## TASK REQUIREMENTS:
With the pictures left out, set down the line containing "D203: zener 5.1V" and each line after it to the end of the material, exactly as written.

## EXERCISE MATERIALS:
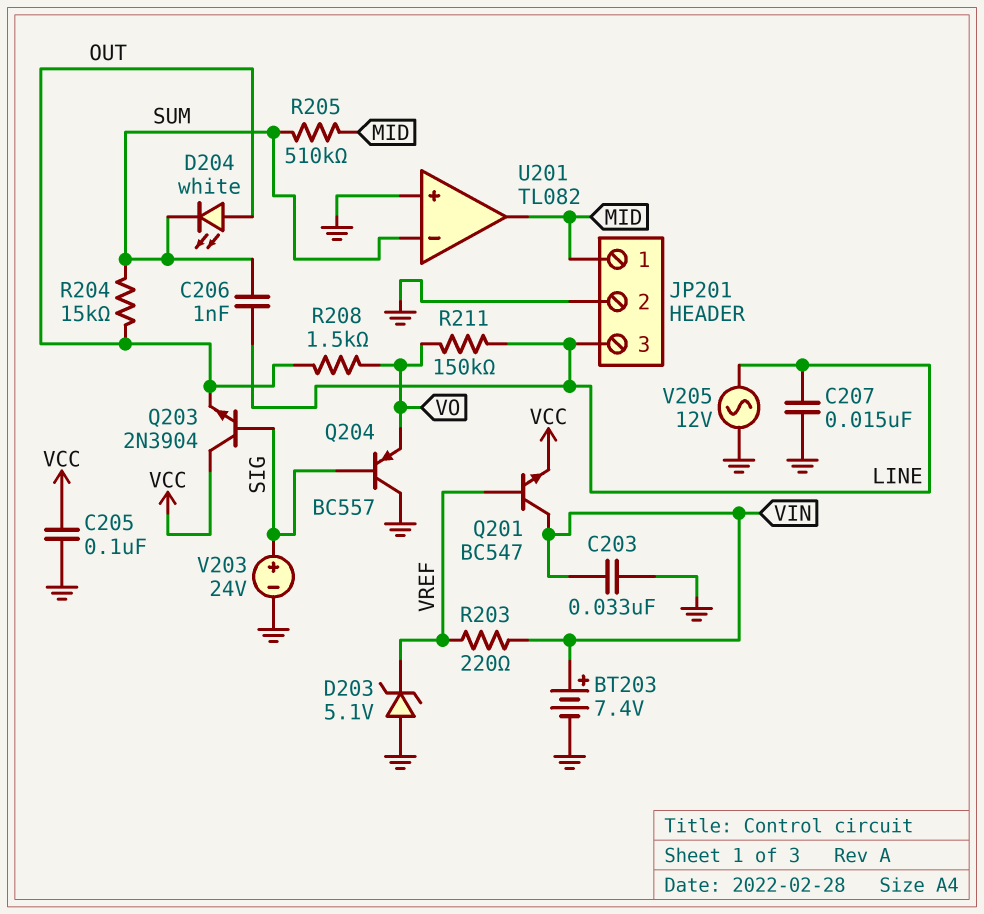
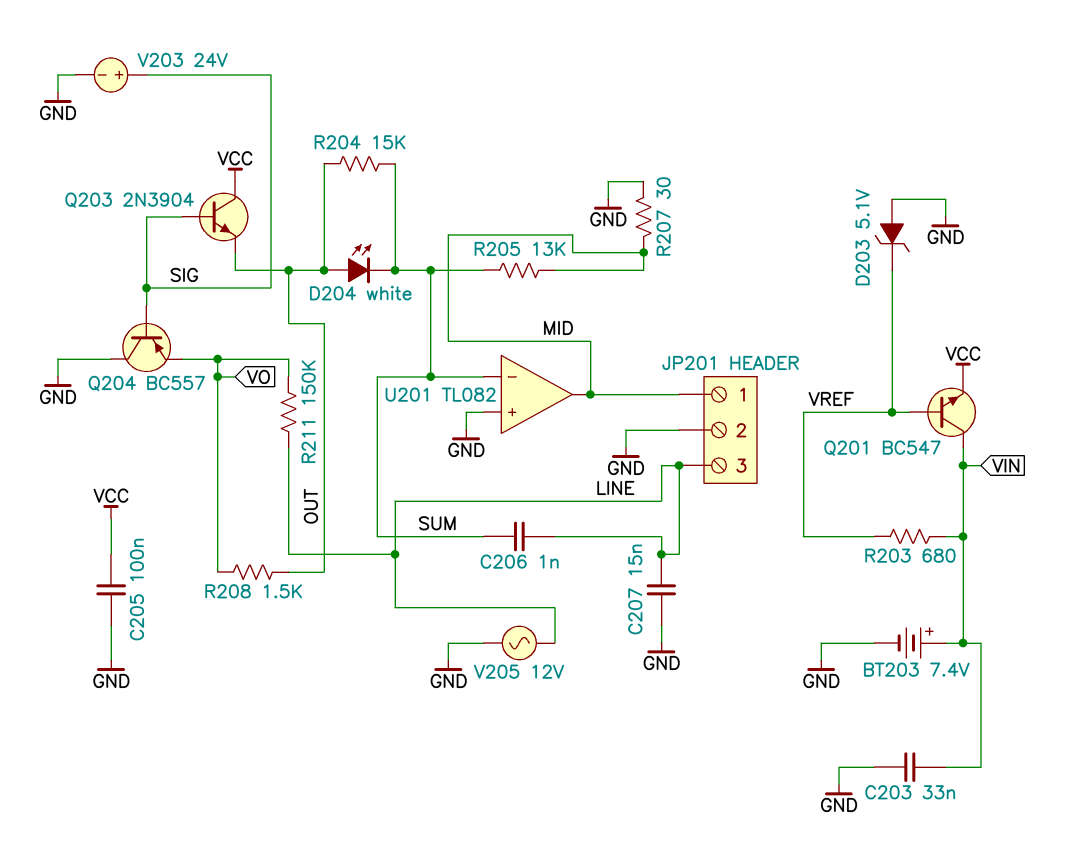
R203: 220 (VIN, VREF) -> 680 (VIN, VREF)
R205: 510k (MID, SUM) -> 13k (MID, SUM)
R207: none -> 30 (GND, MID)

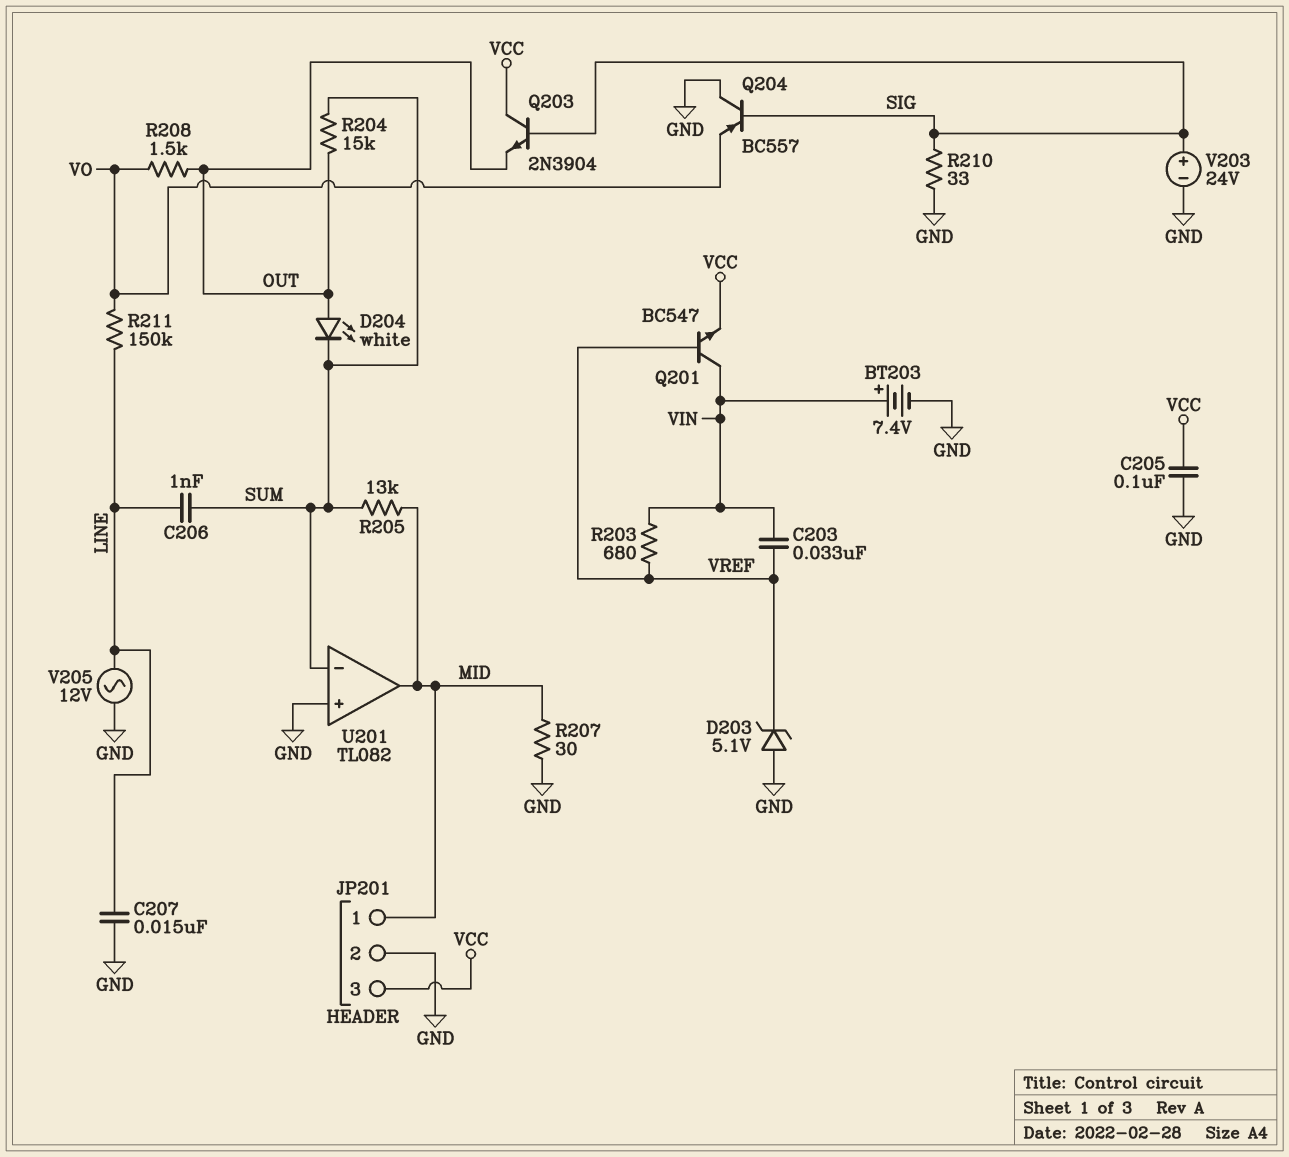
C203: 33nF (GND, VIN) -> 33nF (VIN, VREF)
JP201 pin 3: LINE -> VCC
R210: none -> 33 (GND, SIG)

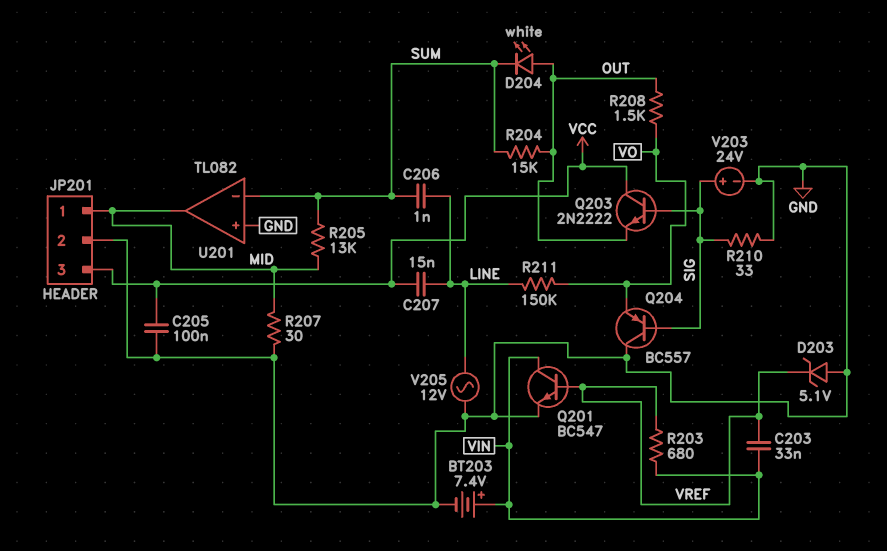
C207: 15nF (GND, LINE) -> 15nF (LINE, VCC)
Q201: NPN BC547 (B VREF, C VIN, E VCC) -> NPN BC547 (B VREF, C VIN, E GND)
Q203: NPN 2N3904 (B SIG, C VCC, E OUT) -> NPN 2N2222 (B SIG, C VCC, E OUT)

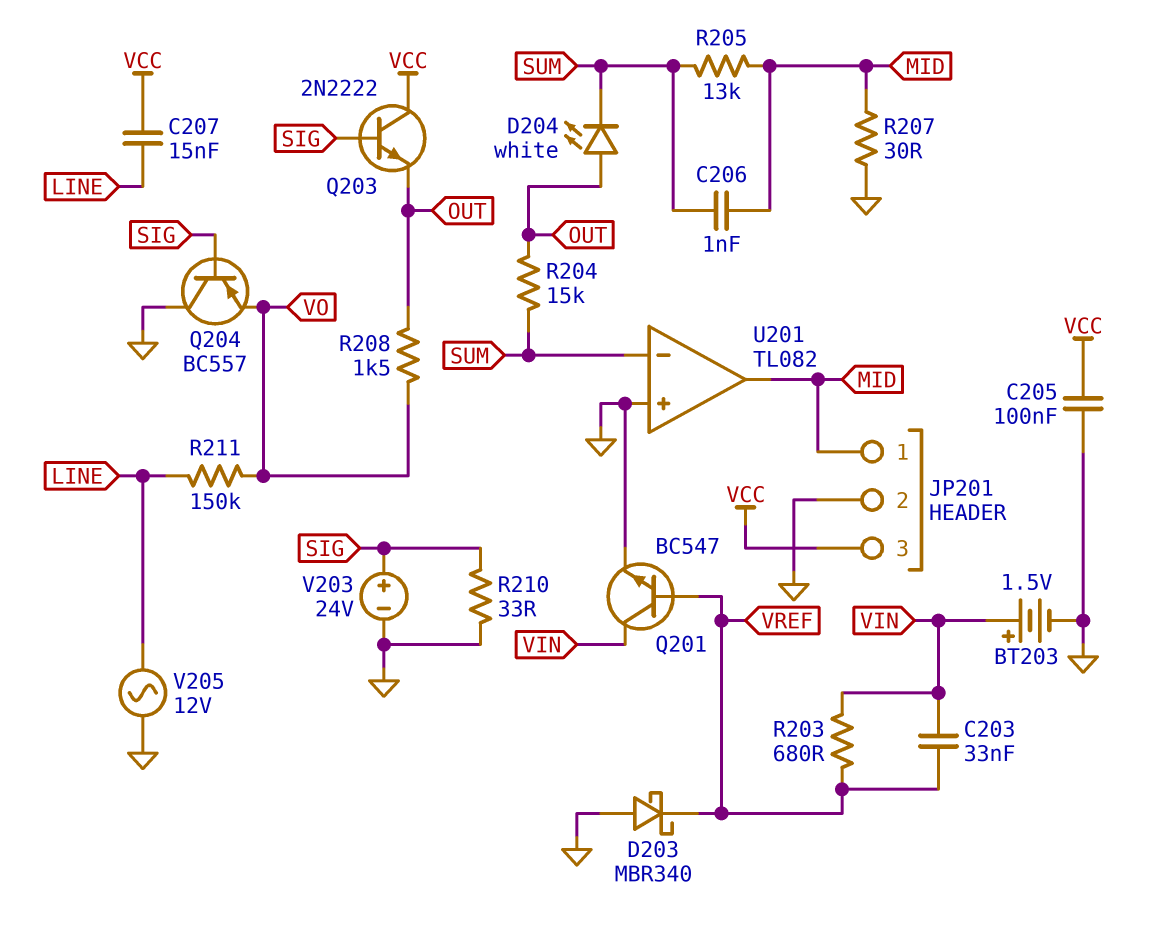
BT203: 7.4V (plus VIN, minus GND) -> 1.5V (plus VIN, minus GND)
C206: 1nF (LINE, SUM) -> 1nF (MID, SUM)
D203: zener 5.1V (A GND, K VREF) -> schottky MBR340 (A GND, K VREF)

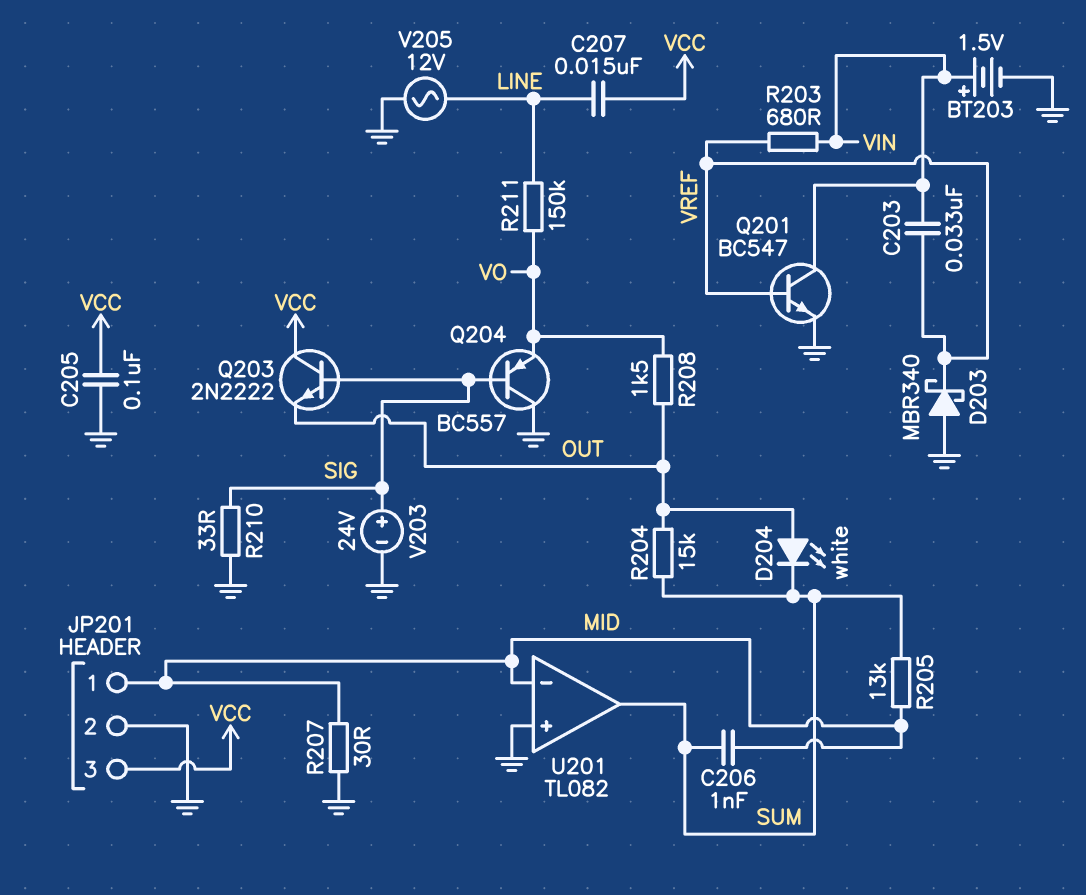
U201 pin in-: SUM -> MID
U201 pin out: MID -> SUM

## REPLY TO THE EXERCISE:
D203: zener 5.1V (A GND, K VREF) -> schottky MBR340 (A GND, K VREF)

U201 pin in-: SUM -> MID
U201 pin out: MID -> SUM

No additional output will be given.